Start of RECORDED INFORMATION

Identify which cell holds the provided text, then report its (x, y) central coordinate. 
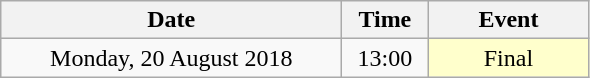
Final (508, 58)
Date (172, 20)
13:00 (385, 58)
Monday, 20 August 2018 (172, 58)
Event (508, 20)
Time (385, 20)
From the cell containing the given text, extract its center point as [X, Y] coordinate. 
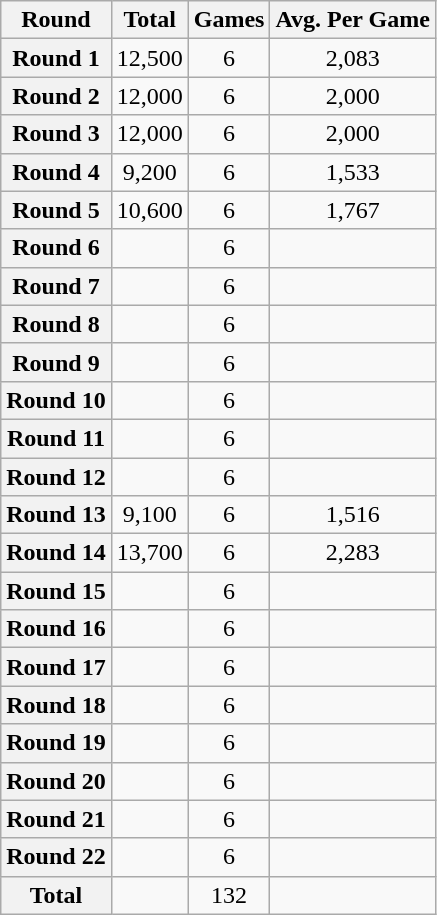
Round [56, 20]
Round 12 [56, 477]
Round 8 [56, 324]
Round 18 [56, 705]
Round 15 [56, 591]
Round 10 [56, 400]
132 [229, 895]
Round 19 [56, 743]
Round 5 [56, 210]
9,100 [150, 515]
12,500 [150, 58]
Round 2 [56, 96]
Round 3 [56, 134]
13,700 [150, 553]
Round 4 [56, 172]
2,283 [352, 553]
Games [229, 20]
1,767 [352, 210]
Round 13 [56, 515]
Round 16 [56, 629]
Round 22 [56, 857]
Round 11 [56, 438]
1,533 [352, 172]
Round 14 [56, 553]
9,200 [150, 172]
Round 6 [56, 248]
Round 7 [56, 286]
Round 9 [56, 362]
1,516 [352, 515]
Round 21 [56, 819]
2,083 [352, 58]
Round 17 [56, 667]
Round 20 [56, 781]
Round 1 [56, 58]
10,600 [150, 210]
Avg. Per Game [352, 20]
Return [X, Y] of the center of cell containing provided text 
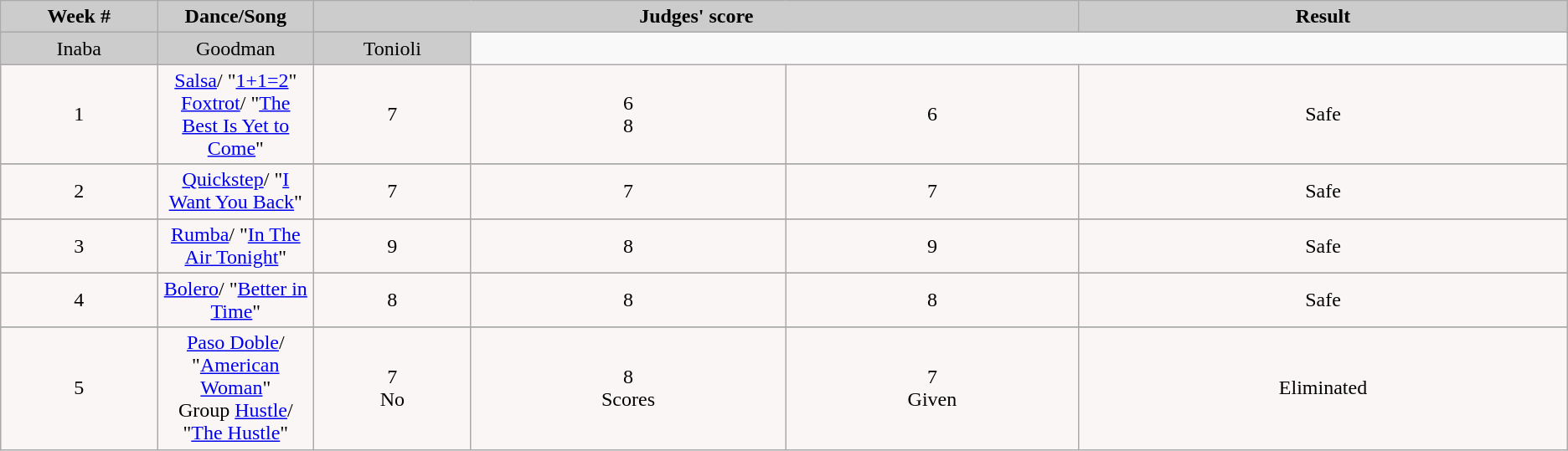
Paso Doble/ "American Woman" Group Hustle/ "The Hustle" [236, 389]
Tonioli [392, 49]
Judges' score [697, 17]
8 Scores [628, 389]
1 [79, 114]
Eliminated [1323, 389]
4 [79, 300]
6 [932, 114]
Bolero/ "Better in Time" [236, 300]
Result [1323, 17]
Salsa/ "1+1=2"Foxtrot/ "The Best Is Yet to Come" [236, 114]
Week # [79, 17]
Goodman [236, 49]
7 No [392, 389]
Dance/Song [236, 17]
7 Given [932, 389]
68 [628, 114]
Quickstep/ "I Want You Back" [236, 191]
Rumba/ "In The Air Tonight" [236, 246]
3 [79, 246]
Inaba [79, 49]
2 [79, 191]
5 [79, 389]
Detect which cell encompasses the target text, then output its (x, y) center coordinate. 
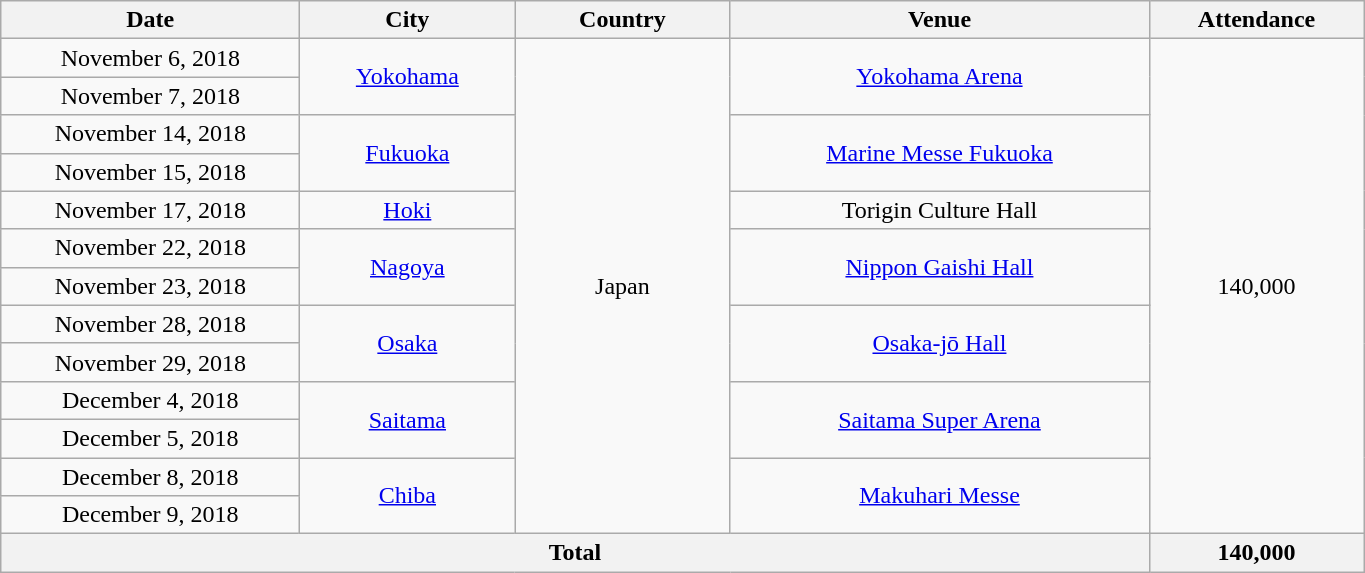
November 22, 2018 (150, 248)
Nippon Gaishi Hall (940, 267)
Fukuoka (408, 153)
Yokohama Arena (940, 77)
December 9, 2018 (150, 515)
Chiba (408, 496)
City (408, 20)
Nagoya (408, 267)
November 29, 2018 (150, 362)
December 4, 2018 (150, 400)
November 14, 2018 (150, 134)
Date (150, 20)
Saitama (408, 419)
November 28, 2018 (150, 324)
Total (575, 553)
Hoki (408, 210)
November 7, 2018 (150, 96)
November 15, 2018 (150, 172)
Osaka (408, 343)
Venue (940, 20)
November 23, 2018 (150, 286)
Yokohama (408, 77)
December 8, 2018 (150, 477)
Japan (622, 286)
Country (622, 20)
Saitama Super Arena (940, 419)
Torigin Culture Hall (940, 210)
Marine Messe Fukuoka (940, 153)
December 5, 2018 (150, 438)
Osaka-jō Hall (940, 343)
Makuhari Messe (940, 496)
November 17, 2018 (150, 210)
November 6, 2018 (150, 58)
Attendance (1256, 20)
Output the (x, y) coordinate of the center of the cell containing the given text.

End of RECORDED INFORMATION

WHAT NEEDS TO BE DONE:
Copy every line of the items above word for word, leaving out the pictures.

ANSWER TO THIS EXERCISE:
Identify which cell holds the provided text, then report its (x, y) central coordinate. 
Final (508, 58)
Date (172, 20)
13:00 (385, 58)
Monday, 20 August 2018 (172, 58)
Event (508, 20)
Time (385, 20)
From the cell containing the given text, extract its center point as [X, Y] coordinate. 
Round [56, 20]
Round 12 [56, 477]
Round 8 [56, 324]
Round 18 [56, 705]
Round 15 [56, 591]
Round 10 [56, 400]
132 [229, 895]
Round 19 [56, 743]
Round 5 [56, 210]
9,100 [150, 515]
12,500 [150, 58]
Round 2 [56, 96]
Round 3 [56, 134]
13,700 [150, 553]
Round 4 [56, 172]
2,283 [352, 553]
Games [229, 20]
1,767 [352, 210]
Round 13 [56, 515]
Round 16 [56, 629]
Round 22 [56, 857]
Round 11 [56, 438]
1,533 [352, 172]
Round 14 [56, 553]
9,200 [150, 172]
Round 6 [56, 248]
Round 7 [56, 286]
Round 9 [56, 362]
1,516 [352, 515]
Round 21 [56, 819]
2,083 [352, 58]
Round 17 [56, 667]
Round 20 [56, 781]
Round 1 [56, 58]
10,600 [150, 210]
Avg. Per Game [352, 20]
Return [X, Y] of the center of cell containing provided text 
Paso Doble/ "American Woman" Group Hustle/ "The Hustle" [236, 389]
Tonioli [392, 49]
Judges' score [697, 17]
8 Scores [628, 389]
1 [79, 114]
Eliminated [1323, 389]
4 [79, 300]
6 [932, 114]
Bolero/ "Better in Time" [236, 300]
Result [1323, 17]
Salsa/ "1+1=2"Foxtrot/ "The Best Is Yet to Come" [236, 114]
Week # [79, 17]
Goodman [236, 49]
7 No [392, 389]
Dance/Song [236, 17]
7 Given [932, 389]
68 [628, 114]
Quickstep/ "I Want You Back" [236, 191]
Rumba/ "In The Air Tonight" [236, 246]
3 [79, 246]
Inaba [79, 49]
2 [79, 191]
5 [79, 389]
Detect which cell encompasses the target text, then output its (x, y) center coordinate. 
November 22, 2018 (150, 248)
Nippon Gaishi Hall (940, 267)
Fukuoka (408, 153)
Yokohama Arena (940, 77)
December 9, 2018 (150, 515)
Chiba (408, 496)
City (408, 20)
Nagoya (408, 267)
November 29, 2018 (150, 362)
December 4, 2018 (150, 400)
November 14, 2018 (150, 134)
Date (150, 20)
Saitama (408, 419)
November 28, 2018 (150, 324)
Total (575, 553)
Hoki (408, 210)
November 7, 2018 (150, 96)
November 15, 2018 (150, 172)
Osaka (408, 343)
Venue (940, 20)
November 23, 2018 (150, 286)
Yokohama (408, 77)
December 8, 2018 (150, 477)
Japan (622, 286)
Country (622, 20)
Saitama Super Arena (940, 419)
Torigin Culture Hall (940, 210)
Marine Messe Fukuoka (940, 153)
December 5, 2018 (150, 438)
Osaka-jō Hall (940, 343)
Makuhari Messe (940, 496)
November 17, 2018 (150, 210)
November 6, 2018 (150, 58)
Attendance (1256, 20)
Output the (x, y) coordinate of the center of the cell containing the given text.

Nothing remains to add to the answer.